• EXERCISE OBJECTIVE: Find the word "AOUT" in the records below. List each line containing it.

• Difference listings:
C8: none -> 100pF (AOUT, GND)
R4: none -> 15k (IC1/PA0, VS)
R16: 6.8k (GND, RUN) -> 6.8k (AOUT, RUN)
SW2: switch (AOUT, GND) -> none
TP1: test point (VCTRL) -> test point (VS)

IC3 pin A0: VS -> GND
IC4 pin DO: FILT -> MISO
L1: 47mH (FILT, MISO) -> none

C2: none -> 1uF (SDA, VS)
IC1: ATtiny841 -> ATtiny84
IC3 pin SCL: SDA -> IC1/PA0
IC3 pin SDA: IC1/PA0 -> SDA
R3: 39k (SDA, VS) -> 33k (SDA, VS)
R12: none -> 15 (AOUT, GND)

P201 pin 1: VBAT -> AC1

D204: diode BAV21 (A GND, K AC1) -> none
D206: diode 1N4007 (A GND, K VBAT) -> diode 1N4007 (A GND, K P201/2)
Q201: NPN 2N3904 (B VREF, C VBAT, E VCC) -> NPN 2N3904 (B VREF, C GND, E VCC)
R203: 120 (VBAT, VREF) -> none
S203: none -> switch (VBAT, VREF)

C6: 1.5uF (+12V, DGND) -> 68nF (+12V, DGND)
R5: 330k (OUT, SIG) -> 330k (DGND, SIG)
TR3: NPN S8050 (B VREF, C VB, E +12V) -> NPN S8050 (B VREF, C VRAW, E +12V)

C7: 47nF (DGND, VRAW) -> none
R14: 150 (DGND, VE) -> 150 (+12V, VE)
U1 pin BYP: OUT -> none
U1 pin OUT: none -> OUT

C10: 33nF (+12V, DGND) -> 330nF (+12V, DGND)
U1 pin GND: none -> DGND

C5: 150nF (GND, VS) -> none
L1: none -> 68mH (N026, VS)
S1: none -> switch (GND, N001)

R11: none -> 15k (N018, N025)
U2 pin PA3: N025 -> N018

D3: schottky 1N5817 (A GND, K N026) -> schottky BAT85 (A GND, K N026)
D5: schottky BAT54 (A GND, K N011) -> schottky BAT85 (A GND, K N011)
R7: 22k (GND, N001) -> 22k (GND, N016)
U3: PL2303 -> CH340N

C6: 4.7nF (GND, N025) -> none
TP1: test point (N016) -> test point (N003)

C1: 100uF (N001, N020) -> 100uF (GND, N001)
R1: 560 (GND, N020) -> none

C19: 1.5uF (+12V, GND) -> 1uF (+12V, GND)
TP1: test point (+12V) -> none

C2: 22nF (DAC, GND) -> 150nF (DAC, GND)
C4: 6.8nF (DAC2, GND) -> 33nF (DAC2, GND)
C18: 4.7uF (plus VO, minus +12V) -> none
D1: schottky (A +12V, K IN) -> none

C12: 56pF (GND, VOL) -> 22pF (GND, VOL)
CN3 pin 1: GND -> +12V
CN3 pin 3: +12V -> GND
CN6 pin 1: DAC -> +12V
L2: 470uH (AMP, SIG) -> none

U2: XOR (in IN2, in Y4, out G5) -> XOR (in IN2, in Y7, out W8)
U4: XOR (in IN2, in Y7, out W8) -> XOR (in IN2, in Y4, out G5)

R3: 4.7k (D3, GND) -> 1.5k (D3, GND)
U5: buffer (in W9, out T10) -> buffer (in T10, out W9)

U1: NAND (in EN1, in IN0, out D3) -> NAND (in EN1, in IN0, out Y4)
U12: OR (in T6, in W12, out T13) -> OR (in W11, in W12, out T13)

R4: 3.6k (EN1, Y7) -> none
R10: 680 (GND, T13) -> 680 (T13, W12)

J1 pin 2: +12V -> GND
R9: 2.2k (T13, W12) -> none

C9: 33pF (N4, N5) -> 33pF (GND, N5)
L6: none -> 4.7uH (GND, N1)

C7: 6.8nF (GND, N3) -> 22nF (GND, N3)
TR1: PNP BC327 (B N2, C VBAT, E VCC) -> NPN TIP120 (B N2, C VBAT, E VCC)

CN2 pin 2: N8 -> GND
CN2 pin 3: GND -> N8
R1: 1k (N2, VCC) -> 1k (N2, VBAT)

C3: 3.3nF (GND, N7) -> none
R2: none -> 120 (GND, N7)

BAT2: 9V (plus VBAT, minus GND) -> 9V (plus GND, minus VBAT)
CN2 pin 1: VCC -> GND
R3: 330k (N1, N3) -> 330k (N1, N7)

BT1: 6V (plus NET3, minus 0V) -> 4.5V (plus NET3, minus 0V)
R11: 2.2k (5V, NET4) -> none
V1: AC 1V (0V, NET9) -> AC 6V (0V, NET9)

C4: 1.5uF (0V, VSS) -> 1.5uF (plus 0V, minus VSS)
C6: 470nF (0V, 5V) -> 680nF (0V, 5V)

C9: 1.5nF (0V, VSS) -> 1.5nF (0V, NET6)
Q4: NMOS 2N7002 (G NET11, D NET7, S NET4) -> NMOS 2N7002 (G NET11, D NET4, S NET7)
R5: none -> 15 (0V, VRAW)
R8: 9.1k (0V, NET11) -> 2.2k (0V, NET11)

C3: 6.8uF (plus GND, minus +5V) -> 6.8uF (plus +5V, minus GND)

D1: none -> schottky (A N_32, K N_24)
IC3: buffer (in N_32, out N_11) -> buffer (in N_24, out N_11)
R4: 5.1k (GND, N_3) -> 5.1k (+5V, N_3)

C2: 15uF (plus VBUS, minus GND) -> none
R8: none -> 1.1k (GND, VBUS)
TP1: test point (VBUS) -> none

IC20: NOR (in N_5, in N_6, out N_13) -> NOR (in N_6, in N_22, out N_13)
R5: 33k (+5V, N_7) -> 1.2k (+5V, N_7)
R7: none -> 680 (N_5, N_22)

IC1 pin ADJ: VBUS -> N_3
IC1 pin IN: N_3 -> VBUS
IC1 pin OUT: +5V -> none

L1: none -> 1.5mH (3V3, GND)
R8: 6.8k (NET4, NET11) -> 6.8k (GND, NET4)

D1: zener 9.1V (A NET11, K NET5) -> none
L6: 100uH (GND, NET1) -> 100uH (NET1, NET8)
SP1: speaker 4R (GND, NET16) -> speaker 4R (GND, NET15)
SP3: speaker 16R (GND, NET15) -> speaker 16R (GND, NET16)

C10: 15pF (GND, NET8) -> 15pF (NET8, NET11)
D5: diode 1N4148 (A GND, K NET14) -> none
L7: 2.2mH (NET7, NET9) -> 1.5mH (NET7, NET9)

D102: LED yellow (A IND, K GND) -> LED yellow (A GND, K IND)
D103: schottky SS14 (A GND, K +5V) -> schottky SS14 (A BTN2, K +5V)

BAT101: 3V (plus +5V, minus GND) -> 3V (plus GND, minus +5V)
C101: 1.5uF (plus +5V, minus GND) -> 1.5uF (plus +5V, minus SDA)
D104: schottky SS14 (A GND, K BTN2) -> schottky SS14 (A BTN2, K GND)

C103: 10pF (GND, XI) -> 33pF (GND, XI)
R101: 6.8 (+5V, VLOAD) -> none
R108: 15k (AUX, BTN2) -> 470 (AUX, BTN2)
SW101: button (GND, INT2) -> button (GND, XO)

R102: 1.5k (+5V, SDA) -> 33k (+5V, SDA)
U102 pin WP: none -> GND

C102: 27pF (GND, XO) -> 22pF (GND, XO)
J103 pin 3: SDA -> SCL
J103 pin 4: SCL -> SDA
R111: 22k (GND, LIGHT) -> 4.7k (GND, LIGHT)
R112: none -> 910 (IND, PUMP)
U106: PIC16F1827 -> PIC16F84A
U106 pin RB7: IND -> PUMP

• RESULT:
C8: none -> 100pF (AOUT, GND)
R16: 6.8k (GND, RUN) -> 6.8k (AOUT, RUN)
SW2: switch (AOUT, GND) -> none
R12: none -> 15 (AOUT, GND)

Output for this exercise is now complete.